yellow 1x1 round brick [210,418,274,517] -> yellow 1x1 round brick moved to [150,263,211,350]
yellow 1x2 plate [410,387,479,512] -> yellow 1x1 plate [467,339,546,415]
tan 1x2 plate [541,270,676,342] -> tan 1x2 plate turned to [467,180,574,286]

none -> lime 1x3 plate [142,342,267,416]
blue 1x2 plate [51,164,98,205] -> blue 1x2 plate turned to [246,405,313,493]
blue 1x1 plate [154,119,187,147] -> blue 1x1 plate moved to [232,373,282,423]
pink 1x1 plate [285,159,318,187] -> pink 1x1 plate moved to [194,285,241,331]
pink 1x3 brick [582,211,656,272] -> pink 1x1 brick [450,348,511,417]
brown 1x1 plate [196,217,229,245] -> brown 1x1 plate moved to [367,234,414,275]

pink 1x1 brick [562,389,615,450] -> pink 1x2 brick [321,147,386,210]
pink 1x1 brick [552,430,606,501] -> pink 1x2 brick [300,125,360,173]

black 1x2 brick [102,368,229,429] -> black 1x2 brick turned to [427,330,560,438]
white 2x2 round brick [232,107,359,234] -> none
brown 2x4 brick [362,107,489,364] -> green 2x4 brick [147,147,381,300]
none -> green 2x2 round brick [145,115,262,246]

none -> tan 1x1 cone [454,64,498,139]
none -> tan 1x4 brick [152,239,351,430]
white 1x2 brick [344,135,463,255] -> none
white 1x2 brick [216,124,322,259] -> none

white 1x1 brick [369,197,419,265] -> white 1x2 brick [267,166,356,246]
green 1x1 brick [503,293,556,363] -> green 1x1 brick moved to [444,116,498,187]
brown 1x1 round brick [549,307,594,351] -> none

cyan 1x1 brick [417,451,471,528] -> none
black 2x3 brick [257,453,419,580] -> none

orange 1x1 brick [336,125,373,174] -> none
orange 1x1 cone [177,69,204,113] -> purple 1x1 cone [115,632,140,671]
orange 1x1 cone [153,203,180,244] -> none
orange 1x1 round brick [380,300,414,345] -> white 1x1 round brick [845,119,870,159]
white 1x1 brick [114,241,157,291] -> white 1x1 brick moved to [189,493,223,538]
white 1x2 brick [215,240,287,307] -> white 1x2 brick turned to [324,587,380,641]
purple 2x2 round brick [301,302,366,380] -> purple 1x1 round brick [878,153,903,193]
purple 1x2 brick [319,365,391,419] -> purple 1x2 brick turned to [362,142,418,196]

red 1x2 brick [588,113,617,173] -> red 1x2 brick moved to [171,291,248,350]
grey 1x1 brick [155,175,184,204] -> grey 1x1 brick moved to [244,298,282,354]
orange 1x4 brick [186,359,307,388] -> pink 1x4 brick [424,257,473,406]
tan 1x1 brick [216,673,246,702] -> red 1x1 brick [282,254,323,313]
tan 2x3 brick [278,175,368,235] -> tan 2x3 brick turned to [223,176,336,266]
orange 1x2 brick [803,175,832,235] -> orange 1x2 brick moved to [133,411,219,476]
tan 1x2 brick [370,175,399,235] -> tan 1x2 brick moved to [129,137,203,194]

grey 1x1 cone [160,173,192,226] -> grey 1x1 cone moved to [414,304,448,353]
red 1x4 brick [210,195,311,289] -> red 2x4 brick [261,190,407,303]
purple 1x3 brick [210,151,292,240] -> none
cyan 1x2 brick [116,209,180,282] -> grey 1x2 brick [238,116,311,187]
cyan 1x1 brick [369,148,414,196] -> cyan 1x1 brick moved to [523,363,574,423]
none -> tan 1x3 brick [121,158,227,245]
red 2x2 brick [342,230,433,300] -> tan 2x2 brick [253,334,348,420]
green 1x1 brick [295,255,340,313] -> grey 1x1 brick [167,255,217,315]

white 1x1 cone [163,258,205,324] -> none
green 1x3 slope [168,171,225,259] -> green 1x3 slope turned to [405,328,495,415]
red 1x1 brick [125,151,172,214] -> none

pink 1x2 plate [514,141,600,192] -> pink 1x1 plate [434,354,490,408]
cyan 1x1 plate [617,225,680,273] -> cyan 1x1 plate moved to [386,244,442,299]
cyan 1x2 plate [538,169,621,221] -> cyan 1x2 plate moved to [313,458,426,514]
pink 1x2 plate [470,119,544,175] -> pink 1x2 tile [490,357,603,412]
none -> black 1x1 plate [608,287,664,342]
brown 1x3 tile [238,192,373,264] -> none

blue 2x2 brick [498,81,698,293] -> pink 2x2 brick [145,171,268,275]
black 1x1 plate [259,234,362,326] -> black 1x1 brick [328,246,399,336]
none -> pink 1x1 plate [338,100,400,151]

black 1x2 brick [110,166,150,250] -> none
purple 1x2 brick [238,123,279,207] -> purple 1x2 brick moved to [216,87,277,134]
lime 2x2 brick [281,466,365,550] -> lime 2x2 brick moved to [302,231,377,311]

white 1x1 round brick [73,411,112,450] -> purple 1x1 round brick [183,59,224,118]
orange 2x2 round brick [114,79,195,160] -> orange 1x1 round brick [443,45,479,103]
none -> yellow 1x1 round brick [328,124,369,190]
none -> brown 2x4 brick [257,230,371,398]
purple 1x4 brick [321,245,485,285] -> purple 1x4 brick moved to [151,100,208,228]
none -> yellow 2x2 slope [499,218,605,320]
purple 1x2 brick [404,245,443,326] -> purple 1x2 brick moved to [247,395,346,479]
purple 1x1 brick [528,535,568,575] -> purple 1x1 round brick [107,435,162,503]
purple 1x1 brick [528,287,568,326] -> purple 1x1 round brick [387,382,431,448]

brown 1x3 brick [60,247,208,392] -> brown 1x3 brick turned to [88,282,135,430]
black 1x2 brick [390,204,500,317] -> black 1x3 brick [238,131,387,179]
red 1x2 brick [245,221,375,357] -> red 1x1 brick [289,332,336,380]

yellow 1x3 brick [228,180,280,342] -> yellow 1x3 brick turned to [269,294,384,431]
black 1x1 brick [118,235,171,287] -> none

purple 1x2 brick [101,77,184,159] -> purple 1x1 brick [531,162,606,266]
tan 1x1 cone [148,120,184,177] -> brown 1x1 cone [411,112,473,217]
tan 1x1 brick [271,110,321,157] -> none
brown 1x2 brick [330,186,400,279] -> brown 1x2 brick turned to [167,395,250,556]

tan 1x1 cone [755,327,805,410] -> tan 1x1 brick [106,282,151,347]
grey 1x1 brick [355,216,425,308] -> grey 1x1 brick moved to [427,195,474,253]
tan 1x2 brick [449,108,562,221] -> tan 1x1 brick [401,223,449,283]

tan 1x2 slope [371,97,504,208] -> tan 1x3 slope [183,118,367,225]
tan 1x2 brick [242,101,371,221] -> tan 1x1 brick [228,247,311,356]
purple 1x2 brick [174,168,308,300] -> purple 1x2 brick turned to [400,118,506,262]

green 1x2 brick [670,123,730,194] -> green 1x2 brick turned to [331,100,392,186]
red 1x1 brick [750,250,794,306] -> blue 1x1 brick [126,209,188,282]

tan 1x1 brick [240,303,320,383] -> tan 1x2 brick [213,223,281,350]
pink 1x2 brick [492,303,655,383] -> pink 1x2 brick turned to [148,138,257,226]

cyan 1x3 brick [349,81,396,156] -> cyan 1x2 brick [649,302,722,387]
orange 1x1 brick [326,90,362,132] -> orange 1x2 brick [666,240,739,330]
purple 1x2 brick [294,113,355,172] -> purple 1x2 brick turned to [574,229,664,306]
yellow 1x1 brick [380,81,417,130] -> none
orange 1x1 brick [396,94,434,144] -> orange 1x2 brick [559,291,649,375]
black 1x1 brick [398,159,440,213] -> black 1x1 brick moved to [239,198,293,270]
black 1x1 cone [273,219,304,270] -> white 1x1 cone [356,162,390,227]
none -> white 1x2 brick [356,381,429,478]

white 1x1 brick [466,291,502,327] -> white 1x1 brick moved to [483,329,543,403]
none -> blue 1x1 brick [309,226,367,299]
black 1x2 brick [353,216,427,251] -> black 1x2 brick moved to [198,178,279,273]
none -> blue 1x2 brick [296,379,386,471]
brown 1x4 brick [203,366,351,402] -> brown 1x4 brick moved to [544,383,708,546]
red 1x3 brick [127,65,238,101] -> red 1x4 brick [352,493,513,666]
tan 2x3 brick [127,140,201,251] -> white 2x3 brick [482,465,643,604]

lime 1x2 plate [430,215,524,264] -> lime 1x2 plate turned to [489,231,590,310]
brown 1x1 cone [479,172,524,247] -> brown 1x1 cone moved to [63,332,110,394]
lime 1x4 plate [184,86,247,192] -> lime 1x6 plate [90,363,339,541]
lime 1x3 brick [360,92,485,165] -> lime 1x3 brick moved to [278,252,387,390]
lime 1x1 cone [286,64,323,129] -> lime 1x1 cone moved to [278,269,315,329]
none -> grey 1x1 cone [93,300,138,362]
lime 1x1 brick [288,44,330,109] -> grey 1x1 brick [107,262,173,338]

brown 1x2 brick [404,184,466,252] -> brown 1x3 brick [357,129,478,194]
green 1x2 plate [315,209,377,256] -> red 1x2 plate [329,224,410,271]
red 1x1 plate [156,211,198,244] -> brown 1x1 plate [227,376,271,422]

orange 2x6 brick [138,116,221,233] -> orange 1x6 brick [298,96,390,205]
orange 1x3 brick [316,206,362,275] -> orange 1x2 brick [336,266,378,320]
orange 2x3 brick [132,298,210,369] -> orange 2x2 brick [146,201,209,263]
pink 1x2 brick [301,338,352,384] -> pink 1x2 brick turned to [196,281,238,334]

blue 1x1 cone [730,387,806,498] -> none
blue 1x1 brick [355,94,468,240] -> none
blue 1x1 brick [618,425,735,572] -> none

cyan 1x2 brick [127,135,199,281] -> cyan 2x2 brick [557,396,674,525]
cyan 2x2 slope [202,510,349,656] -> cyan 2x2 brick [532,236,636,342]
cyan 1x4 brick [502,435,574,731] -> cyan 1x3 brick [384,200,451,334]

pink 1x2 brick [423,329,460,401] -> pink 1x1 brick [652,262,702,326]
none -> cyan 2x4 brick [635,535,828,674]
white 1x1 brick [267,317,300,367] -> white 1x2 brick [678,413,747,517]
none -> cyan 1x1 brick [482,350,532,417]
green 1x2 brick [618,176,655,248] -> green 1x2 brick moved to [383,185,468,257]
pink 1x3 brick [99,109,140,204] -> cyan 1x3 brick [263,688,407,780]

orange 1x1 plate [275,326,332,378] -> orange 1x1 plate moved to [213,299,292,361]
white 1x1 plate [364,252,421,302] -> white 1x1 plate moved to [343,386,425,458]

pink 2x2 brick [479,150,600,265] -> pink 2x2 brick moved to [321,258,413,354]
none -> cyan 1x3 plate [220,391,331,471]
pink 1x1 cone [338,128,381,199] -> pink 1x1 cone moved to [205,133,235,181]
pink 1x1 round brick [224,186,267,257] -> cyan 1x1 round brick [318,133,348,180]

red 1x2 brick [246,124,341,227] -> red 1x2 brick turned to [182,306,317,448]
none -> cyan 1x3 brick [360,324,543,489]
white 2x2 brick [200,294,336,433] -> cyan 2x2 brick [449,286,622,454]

__________

Task: The required output is the exact sequence of lines from the one containing "lime 1x1 cone [286,64,323,129]" through the end of the listing, both endpoints included.

Reply:
lime 1x1 cone [286,64,323,129] -> lime 1x1 cone moved to [278,269,315,329]
none -> grey 1x1 cone [93,300,138,362]
lime 1x1 brick [288,44,330,109] -> grey 1x1 brick [107,262,173,338]

brown 1x2 brick [404,184,466,252] -> brown 1x3 brick [357,129,478,194]
green 1x2 plate [315,209,377,256] -> red 1x2 plate [329,224,410,271]
red 1x1 plate [156,211,198,244] -> brown 1x1 plate [227,376,271,422]

orange 2x6 brick [138,116,221,233] -> orange 1x6 brick [298,96,390,205]
orange 1x3 brick [316,206,362,275] -> orange 1x2 brick [336,266,378,320]
orange 2x3 brick [132,298,210,369] -> orange 2x2 brick [146,201,209,263]
pink 1x2 brick [301,338,352,384] -> pink 1x2 brick turned to [196,281,238,334]

blue 1x1 cone [730,387,806,498] -> none
blue 1x1 brick [355,94,468,240] -> none
blue 1x1 brick [618,425,735,572] -> none

cyan 1x2 brick [127,135,199,281] -> cyan 2x2 brick [557,396,674,525]
cyan 2x2 slope [202,510,349,656] -> cyan 2x2 brick [532,236,636,342]
cyan 1x4 brick [502,435,574,731] -> cyan 1x3 brick [384,200,451,334]

pink 1x2 brick [423,329,460,401] -> pink 1x1 brick [652,262,702,326]
none -> cyan 2x4 brick [635,535,828,674]
white 1x1 brick [267,317,300,367] -> white 1x2 brick [678,413,747,517]
none -> cyan 1x1 brick [482,350,532,417]
green 1x2 brick [618,176,655,248] -> green 1x2 brick moved to [383,185,468,257]
pink 1x3 brick [99,109,140,204] -> cyan 1x3 brick [263,688,407,780]

orange 1x1 plate [275,326,332,378] -> orange 1x1 plate moved to [213,299,292,361]
white 1x1 plate [364,252,421,302] -> white 1x1 plate moved to [343,386,425,458]

pink 2x2 brick [479,150,600,265] -> pink 2x2 brick moved to [321,258,413,354]
none -> cyan 1x3 plate [220,391,331,471]
pink 1x1 cone [338,128,381,199] -> pink 1x1 cone moved to [205,133,235,181]
pink 1x1 round brick [224,186,267,257] -> cyan 1x1 round brick [318,133,348,180]

red 1x2 brick [246,124,341,227] -> red 1x2 brick turned to [182,306,317,448]
none -> cyan 1x3 brick [360,324,543,489]
white 2x2 brick [200,294,336,433] -> cyan 2x2 brick [449,286,622,454]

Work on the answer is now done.